Locate every line in the records below that contains the word "pedestrian" and copy each of those lines.

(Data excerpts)
######

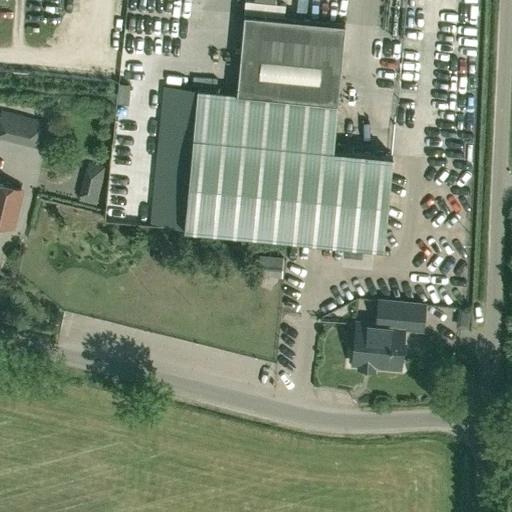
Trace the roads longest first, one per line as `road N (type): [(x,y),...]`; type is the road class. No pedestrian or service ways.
road 1 (unclassified): [(484,420),(306,418),(0,341)]
road 2 (unclassified): [(484,420),(510,0)]
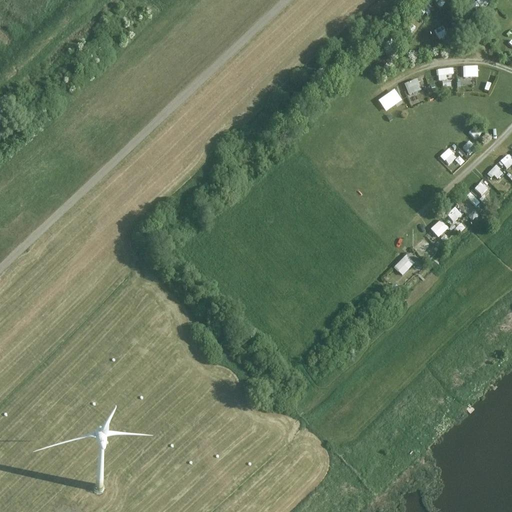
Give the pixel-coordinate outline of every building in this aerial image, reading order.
[(484,9),(492,1),(491,0),(476,0),(477,0),(472,5),(477,10),(481,6),(484,9)] [(406,27),(410,32),(418,25),(414,20),(406,27)] [(435,30),(441,40),(450,35),(444,25),(435,30)] [(406,41),(399,34),(387,44),(393,52),(406,41)] [(475,78),(475,67),(466,67),(466,78),(475,78)] [(438,81),(443,80),(443,88),(454,87),(453,69),(437,70),(438,81)] [(405,83),(409,96),(423,92),(419,79),(405,83)] [(471,141),(464,147),(470,153),(477,148),(471,141)] [(460,168),(469,160),(460,151),(451,159),(460,168)] [(511,157),(509,155),(501,162),(508,170),(511,166),(511,157)] [(496,183),(505,173),(497,165),(488,175),(496,183)] [(489,200),(484,197),(492,186),(482,178),(461,205),(469,211),(476,202),(484,207),(489,200)] [(447,216),(455,224),(464,216),(456,208),(447,216)] [(440,239),(450,229),(442,220),(431,230),(440,239)] [(424,253),(432,244),(425,238),(417,246),(424,253)] [(403,277),(416,264),(408,255),(395,268),(403,277)] [(331,324),(338,316),(334,312),(327,321),(331,324)]
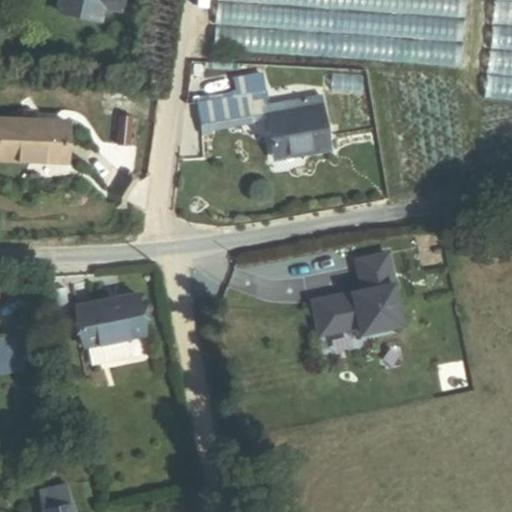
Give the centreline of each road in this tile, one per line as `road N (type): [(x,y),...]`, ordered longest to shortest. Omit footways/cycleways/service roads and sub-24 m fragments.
road 1 (unclassified): [(511,188),(160,248)]
road 2 (residential): [(160,248),(190,0)]
road 3 (unclassified): [(160,248),(0,258)]
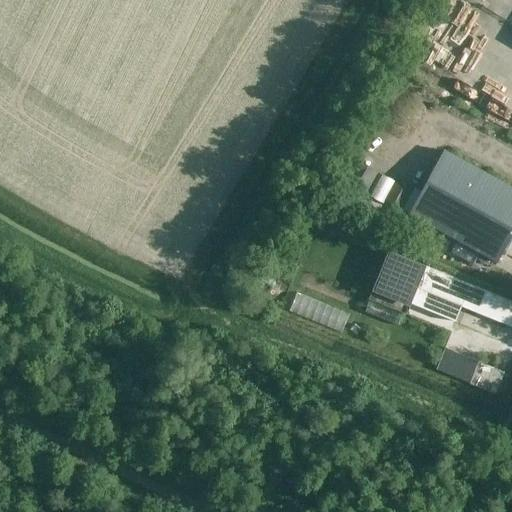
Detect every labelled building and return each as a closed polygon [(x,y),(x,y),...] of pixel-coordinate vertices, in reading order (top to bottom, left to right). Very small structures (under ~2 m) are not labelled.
[(409,214),(497,262),(511,235),(511,188),(443,150),(421,192),(409,214)] [(356,158),(345,177),(368,190),(379,170),(356,158)] [(414,187),(397,178),(385,201),(402,210),(414,187)] [(511,301),(389,251),(369,299),(406,314),(411,304),(455,322),(461,307),(511,327),(511,301)] [(471,384),(495,394),(504,372),(480,362),(471,384)]
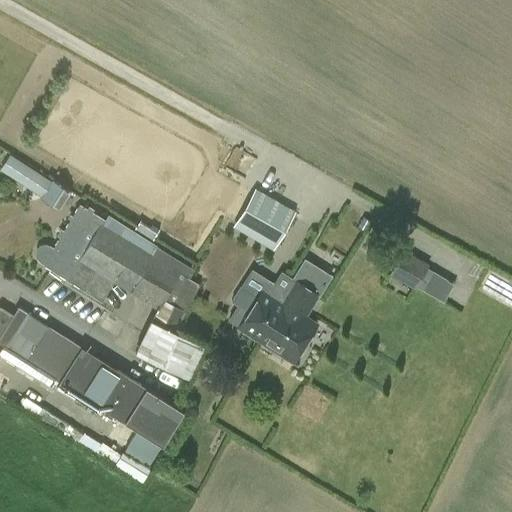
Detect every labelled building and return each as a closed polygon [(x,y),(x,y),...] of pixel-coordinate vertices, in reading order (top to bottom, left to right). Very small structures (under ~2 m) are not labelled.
[(40,197),(60,209),(72,190),(52,178),(51,180),(9,155),(0,168),(0,170),(15,180),(17,177),(42,193),(40,197)] [(273,249),(293,213),(252,189),(231,225),(273,249)] [(39,261),(43,264),(42,264),(69,280),(101,301),(113,281),(157,307),(150,320),(149,320),(134,351),(187,377),(203,344),(202,342),(216,313),(190,301),(198,284),(188,277),(193,269),(156,246),(151,254),(102,224),(105,219),(78,204),(53,247),(49,244),(44,243),(39,245),(36,248),(35,253),(36,258),(39,261)] [(389,273),(415,289),(430,264),(404,249),(389,273)] [(315,325),(304,318),(331,276),(304,258),(278,302),(262,292),(240,328),(255,337),(258,332),(296,356),(315,325)] [(442,300),(454,281),(429,266),(417,285),(442,300)] [(122,421),(123,420),(142,432),(130,450),(151,463),(163,445),(161,443),(182,410),(81,346),(81,345),(27,312),(5,347),(58,380),(122,421)]
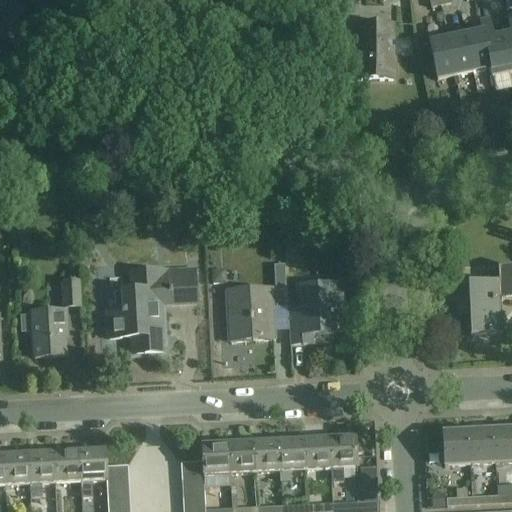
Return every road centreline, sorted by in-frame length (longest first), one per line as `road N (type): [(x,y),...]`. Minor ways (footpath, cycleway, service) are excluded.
road 1 (residential): [(0,412),(398,392)]
road 2 (residential): [(197,154),(324,169),(412,210)]
road 3 (residential): [(0,141),(197,154)]
road 4 (residential): [(398,392),(394,296),(412,210)]
road 5 (residential): [(60,0),(95,45),(200,75)]
road 6 (residential): [(405,511),(398,392)]
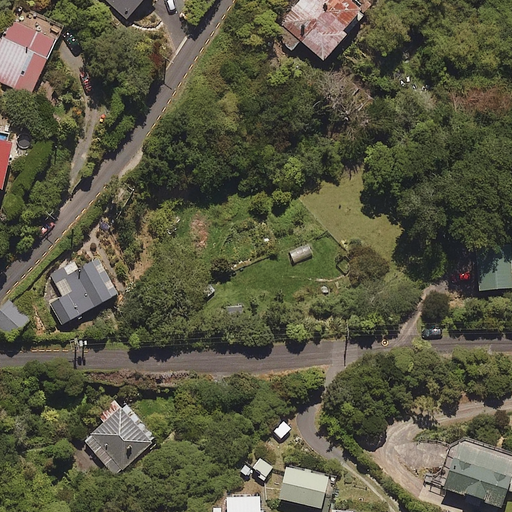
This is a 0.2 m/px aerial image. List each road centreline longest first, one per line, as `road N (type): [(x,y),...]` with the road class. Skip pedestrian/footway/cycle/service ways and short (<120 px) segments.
road 1 (residential): [(511,342),(125,363),(0,357)]
road 2 (residential): [(221,0),(109,169),(0,290)]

######

= Answer to the exercise =
Trace the roads longest first, one per line as `road N (type): [(x,y),...]`; type is the road class. No pedestrian or service ways.
This is a 0.2 m/px aerial image. List each road centreline longest first, one per line, as `road N (type): [(x,y),...]` with the road class. Skip pedestrian/footway/cycle/service ways and short (<120 px) segments.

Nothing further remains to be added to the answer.